_YOUR GOAL:_ Reproduce every record verbatim but drop the pictures.

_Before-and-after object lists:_
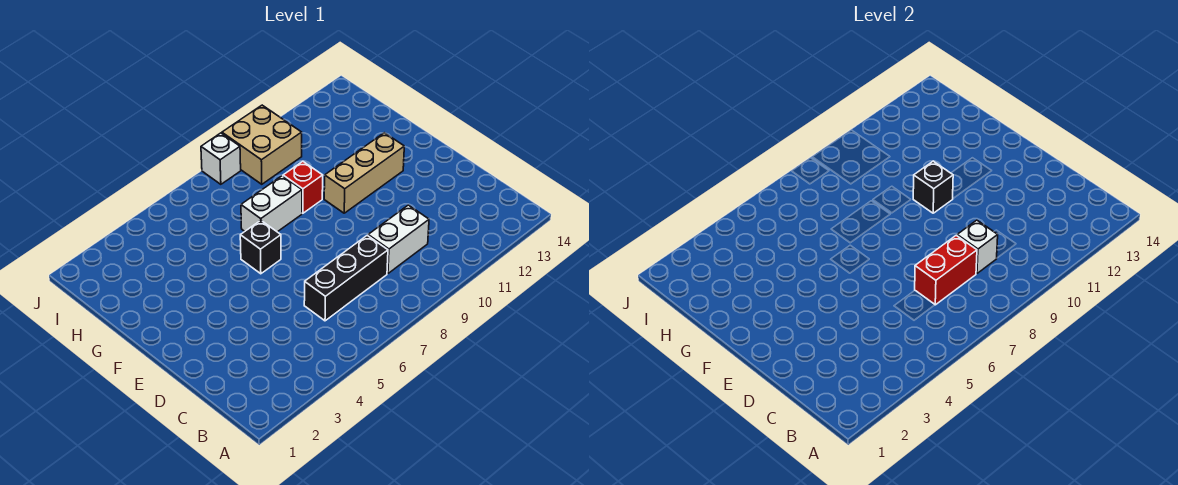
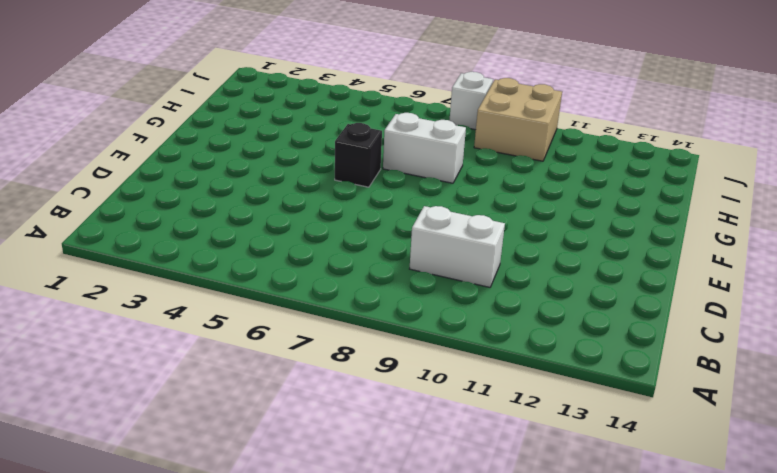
none -> black brick C6:C8 level 1
none -> tan brick F10:F12 level 1

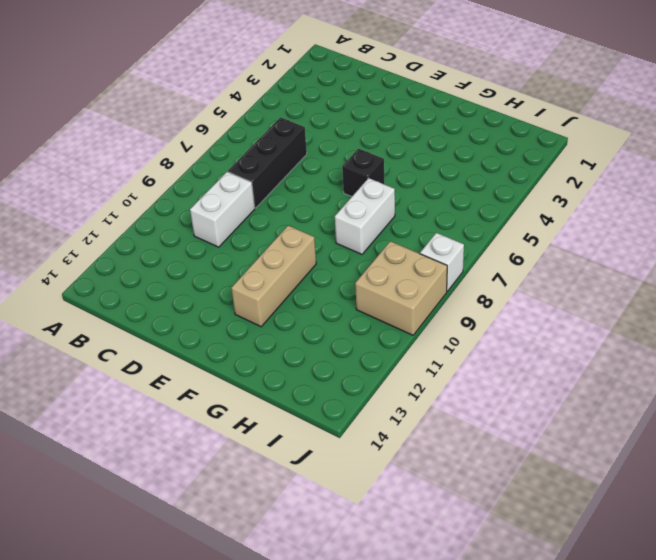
none -> red brick G9 level 1
none -> red brick C7:C8 level 2

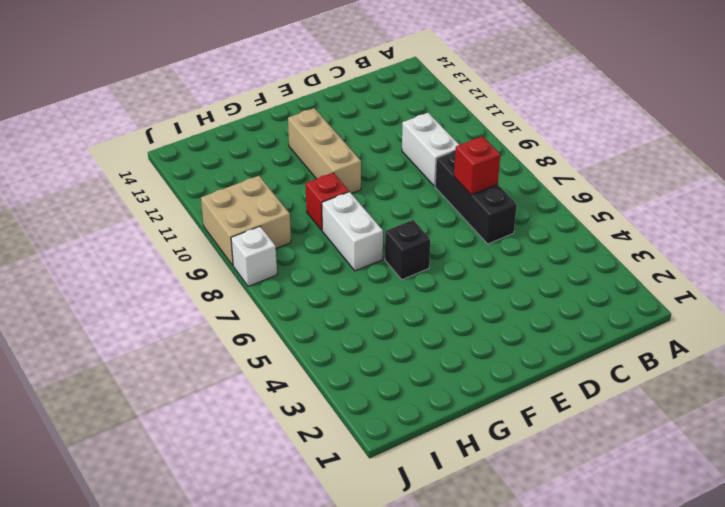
red brick C7 level 2 -> red brick C7:C8 level 2
none -> white brick C9 level 2
none -> black brick F10 level 2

_RESULT OF THE TASK:_
none -> black brick C6:C8 level 1
none -> tan brick F10:F12 level 1

none -> red brick G9 level 1
none -> red brick C7:C8 level 2

red brick C7 level 2 -> red brick C7:C8 level 2
none -> white brick C9 level 2
none -> black brick F10 level 2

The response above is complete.